DATA TO USE:
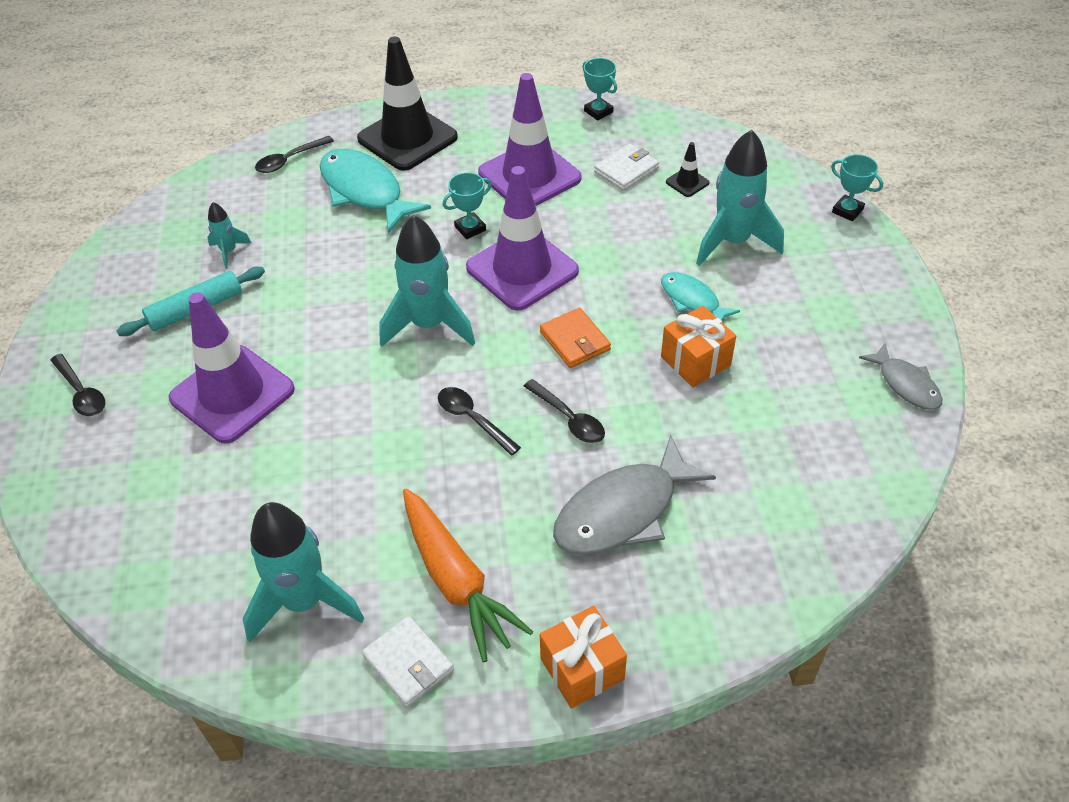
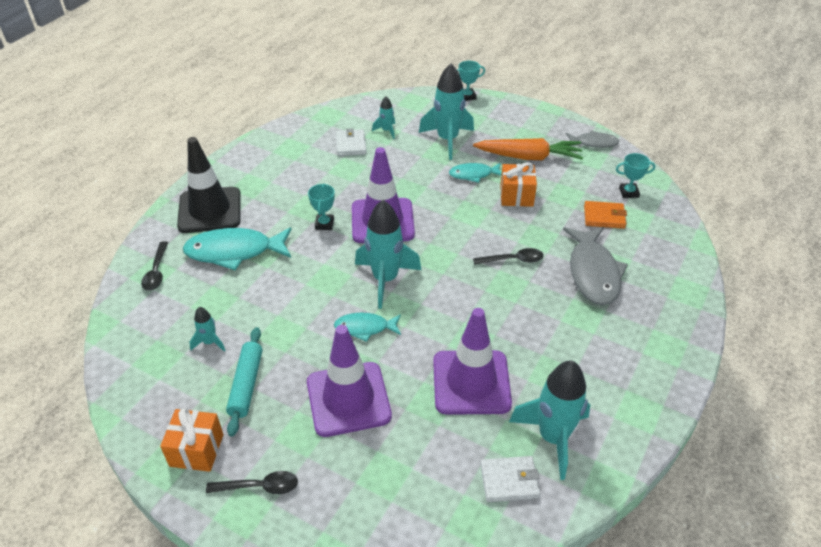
camera: 55 degrees left, 5 degrees down
(341, 350) = (365, 328): none -> turquoise fish
(408, 663) = (631, 409): white wallet -> white wallet (509, 481)
(456, 580) = (589, 361): orange carrot -> orange carrot (528, 157)
(473, 419) = (478, 297): black spoon -> none
(529, 176) = (309, 180): purple traffic cone -> purple traffic cone (471, 382)
(574, 341) = (459, 229): orange wallet -> orange wallet (604, 217)
(582, 669) = (682, 339): orange gift -> orange gift (196, 450)
(598, 111) = (290, 129): turquoise trophy -> turquoise trophy (628, 192)
(687, 182) = (386, 131): black traffic cone -> turquoise rocket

EXERCISE:
If a line in the records contains the word "black", copy it out.

REPLY:
(473, 419) = (478, 297): black spoon -> none
(687, 182) = (386, 131): black traffic cone -> turquoise rocket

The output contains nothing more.